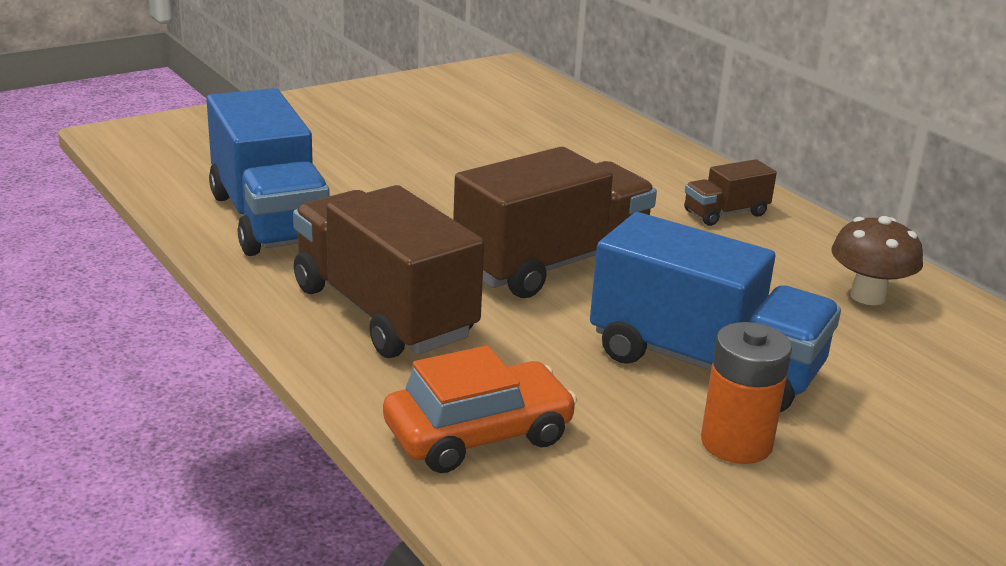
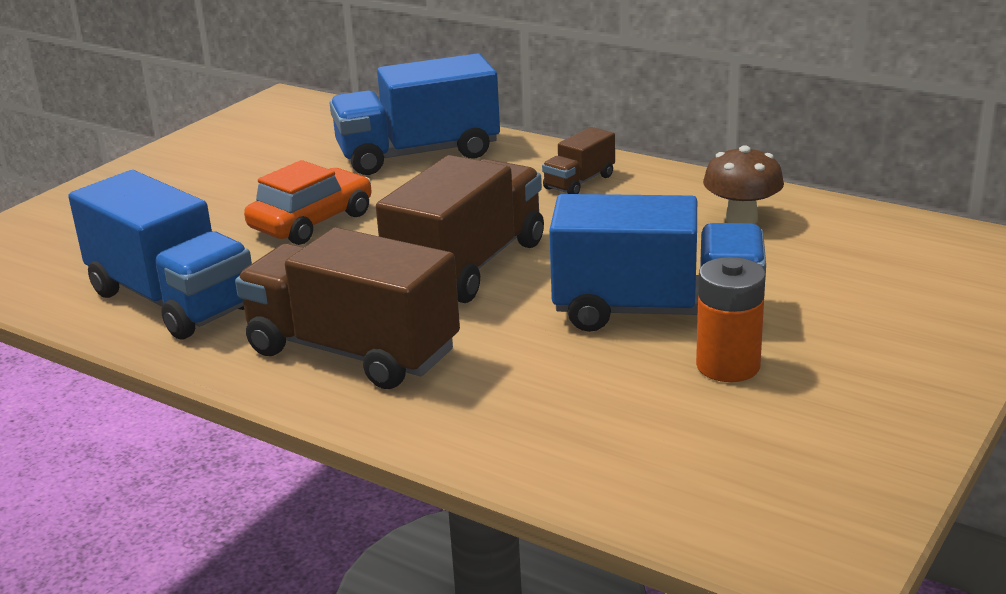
camera: 20 degrees left, 0 degrees up
(478, 434) = (519, 426): orange car -> orange car (312, 222)
(590, 146) = (418, 154): none -> blue truck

* **Exercise prompt**
This task asks for the data above repeated exactly, without a single picture.

* **Output for this exercise**
camera: 20 degrees left, 0 degrees up
(478, 434) = (519, 426): orange car -> orange car (312, 222)
(590, 146) = (418, 154): none -> blue truck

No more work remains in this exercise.